* _Exercise_: The expected reply is all of the data, returned exactly.

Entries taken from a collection
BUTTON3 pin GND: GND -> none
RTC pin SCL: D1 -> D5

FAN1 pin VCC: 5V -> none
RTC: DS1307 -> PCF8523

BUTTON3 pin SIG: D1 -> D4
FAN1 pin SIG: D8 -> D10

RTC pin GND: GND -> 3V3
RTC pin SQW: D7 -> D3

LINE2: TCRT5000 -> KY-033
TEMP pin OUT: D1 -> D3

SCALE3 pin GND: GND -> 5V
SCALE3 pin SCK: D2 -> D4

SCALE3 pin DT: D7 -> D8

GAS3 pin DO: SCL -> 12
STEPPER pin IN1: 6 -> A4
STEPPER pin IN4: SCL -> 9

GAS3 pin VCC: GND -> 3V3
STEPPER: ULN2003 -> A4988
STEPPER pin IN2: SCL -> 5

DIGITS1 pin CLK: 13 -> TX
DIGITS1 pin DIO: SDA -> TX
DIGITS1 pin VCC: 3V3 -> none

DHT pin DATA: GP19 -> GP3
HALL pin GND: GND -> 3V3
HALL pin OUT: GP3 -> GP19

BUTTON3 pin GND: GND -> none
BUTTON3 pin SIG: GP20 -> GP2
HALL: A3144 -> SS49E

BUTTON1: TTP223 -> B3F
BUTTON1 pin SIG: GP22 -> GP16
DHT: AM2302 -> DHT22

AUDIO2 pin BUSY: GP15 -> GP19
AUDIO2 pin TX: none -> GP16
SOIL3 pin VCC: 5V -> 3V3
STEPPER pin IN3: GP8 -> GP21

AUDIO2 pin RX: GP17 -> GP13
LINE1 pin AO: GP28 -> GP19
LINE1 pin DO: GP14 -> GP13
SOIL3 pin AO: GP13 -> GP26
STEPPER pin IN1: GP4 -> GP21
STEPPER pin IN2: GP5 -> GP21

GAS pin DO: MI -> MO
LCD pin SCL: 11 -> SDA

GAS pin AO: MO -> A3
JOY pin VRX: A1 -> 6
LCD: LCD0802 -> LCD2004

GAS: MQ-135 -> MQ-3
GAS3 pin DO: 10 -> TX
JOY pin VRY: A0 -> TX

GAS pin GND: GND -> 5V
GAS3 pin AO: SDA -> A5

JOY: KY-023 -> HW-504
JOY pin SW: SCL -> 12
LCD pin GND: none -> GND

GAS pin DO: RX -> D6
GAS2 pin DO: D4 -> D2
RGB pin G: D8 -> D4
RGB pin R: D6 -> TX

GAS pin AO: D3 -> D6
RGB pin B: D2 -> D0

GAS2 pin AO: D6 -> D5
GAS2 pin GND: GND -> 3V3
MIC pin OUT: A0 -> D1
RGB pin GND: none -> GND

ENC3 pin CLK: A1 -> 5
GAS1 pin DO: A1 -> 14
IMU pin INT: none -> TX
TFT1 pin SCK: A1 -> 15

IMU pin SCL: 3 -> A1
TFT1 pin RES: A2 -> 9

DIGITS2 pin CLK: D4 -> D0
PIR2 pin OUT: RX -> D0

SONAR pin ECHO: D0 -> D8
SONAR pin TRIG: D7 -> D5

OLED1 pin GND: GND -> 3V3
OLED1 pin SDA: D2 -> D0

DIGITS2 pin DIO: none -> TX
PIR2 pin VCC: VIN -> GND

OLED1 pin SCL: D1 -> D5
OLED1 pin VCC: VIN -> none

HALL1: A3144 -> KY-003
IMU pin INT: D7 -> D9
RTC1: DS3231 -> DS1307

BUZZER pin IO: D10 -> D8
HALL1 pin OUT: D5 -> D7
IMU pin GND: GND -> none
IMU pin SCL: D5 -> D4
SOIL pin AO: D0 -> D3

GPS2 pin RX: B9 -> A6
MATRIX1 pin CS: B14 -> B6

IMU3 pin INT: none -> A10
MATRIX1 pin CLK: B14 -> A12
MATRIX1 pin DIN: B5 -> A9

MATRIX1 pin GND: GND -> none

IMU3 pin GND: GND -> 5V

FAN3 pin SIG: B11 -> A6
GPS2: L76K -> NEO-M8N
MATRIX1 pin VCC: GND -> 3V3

* _Your solution_:
BUTTON3 pin GND: GND -> none
RTC pin SCL: D1 -> D5

FAN1 pin VCC: 5V -> none
RTC: DS1307 -> PCF8523

BUTTON3 pin SIG: D1 -> D4
FAN1 pin SIG: D8 -> D10

RTC pin GND: GND -> 3V3
RTC pin SQW: D7 -> D3

LINE2: TCRT5000 -> KY-033
TEMP pin OUT: D1 -> D3

SCALE3 pin GND: GND -> 5V
SCALE3 pin SCK: D2 -> D4

SCALE3 pin DT: D7 -> D8

GAS3 pin DO: SCL -> 12
STEPPER pin IN1: 6 -> A4
STEPPER pin IN4: SCL -> 9

GAS3 pin VCC: GND -> 3V3
STEPPER: ULN2003 -> A4988
STEPPER pin IN2: SCL -> 5

DIGITS1 pin CLK: 13 -> TX
DIGITS1 pin DIO: SDA -> TX
DIGITS1 pin VCC: 3V3 -> none

DHT pin DATA: GP19 -> GP3
HALL pin GND: GND -> 3V3
HALL pin OUT: GP3 -> GP19

BUTTON3 pin GND: GND -> none
BUTTON3 pin SIG: GP20 -> GP2
HALL: A3144 -> SS49E

BUTTON1: TTP223 -> B3F
BUTTON1 pin SIG: GP22 -> GP16
DHT: AM2302 -> DHT22

AUDIO2 pin BUSY: GP15 -> GP19
AUDIO2 pin TX: none -> GP16
SOIL3 pin VCC: 5V -> 3V3
STEPPER pin IN3: GP8 -> GP21

AUDIO2 pin RX: GP17 -> GP13
LINE1 pin AO: GP28 -> GP19
LINE1 pin DO: GP14 -> GP13
SOIL3 pin AO: GP13 -> GP26
STEPPER pin IN1: GP4 -> GP21
STEPPER pin IN2: GP5 -> GP21

GAS pin DO: MI -> MO
LCD pin SCL: 11 -> SDA

GAS pin AO: MO -> A3
JOY pin VRX: A1 -> 6
LCD: LCD0802 -> LCD2004

GAS: MQ-135 -> MQ-3
GAS3 pin DO: 10 -> TX
JOY pin VRY: A0 -> TX

GAS pin GND: GND -> 5V
GAS3 pin AO: SDA -> A5

JOY: KY-023 -> HW-504
JOY pin SW: SCL -> 12
LCD pin GND: none -> GND

GAS pin DO: RX -> D6
GAS2 pin DO: D4 -> D2
RGB pin G: D8 -> D4
RGB pin R: D6 -> TX

GAS pin AO: D3 -> D6
RGB pin B: D2 -> D0

GAS2 pin AO: D6 -> D5
GAS2 pin GND: GND -> 3V3
MIC pin OUT: A0 -> D1
RGB pin GND: none -> GND

ENC3 pin CLK: A1 -> 5
GAS1 pin DO: A1 -> 14
IMU pin INT: none -> TX
TFT1 pin SCK: A1 -> 15

IMU pin SCL: 3 -> A1
TFT1 pin RES: A2 -> 9

DIGITS2 pin CLK: D4 -> D0
PIR2 pin OUT: RX -> D0

SONAR pin ECHO: D0 -> D8
SONAR pin TRIG: D7 -> D5

OLED1 pin GND: GND -> 3V3
OLED1 pin SDA: D2 -> D0

DIGITS2 pin DIO: none -> TX
PIR2 pin VCC: VIN -> GND

OLED1 pin SCL: D1 -> D5
OLED1 pin VCC: VIN -> none

HALL1: A3144 -> KY-003
IMU pin INT: D7 -> D9
RTC1: DS3231 -> DS1307

BUZZER pin IO: D10 -> D8
HALL1 pin OUT: D5 -> D7
IMU pin GND: GND -> none
IMU pin SCL: D5 -> D4
SOIL pin AO: D0 -> D3

GPS2 pin RX: B9 -> A6
MATRIX1 pin CS: B14 -> B6

IMU3 pin INT: none -> A10
MATRIX1 pin CLK: B14 -> A12
MATRIX1 pin DIN: B5 -> A9

MATRIX1 pin GND: GND -> none

IMU3 pin GND: GND -> 5V

FAN3 pin SIG: B11 -> A6
GPS2: L76K -> NEO-M8N
MATRIX1 pin VCC: GND -> 3V3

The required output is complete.